ABOUT THIS EXERCISE: Nothing but the pictures is dropped; write out all the remaining data below exactly.

COLLECTED MATERIAL:
=====

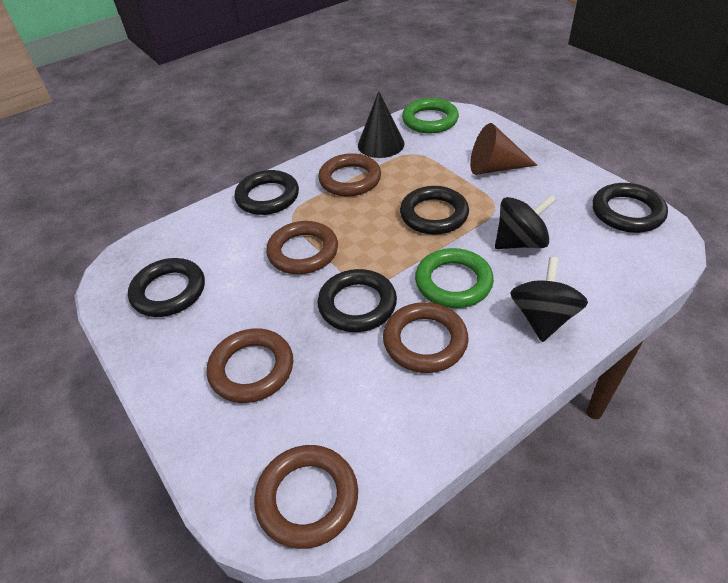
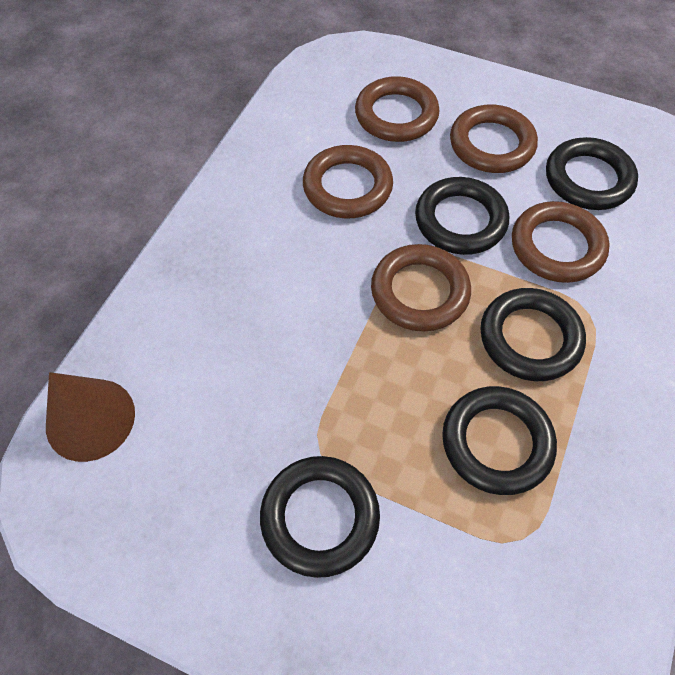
black cone: 1 -> 0
black spinning top: 2 -> 0
green ring: 2 -> 0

=====

SOLUTION:
black cone: 1 -> 0
black spinning top: 2 -> 0
green ring: 2 -> 0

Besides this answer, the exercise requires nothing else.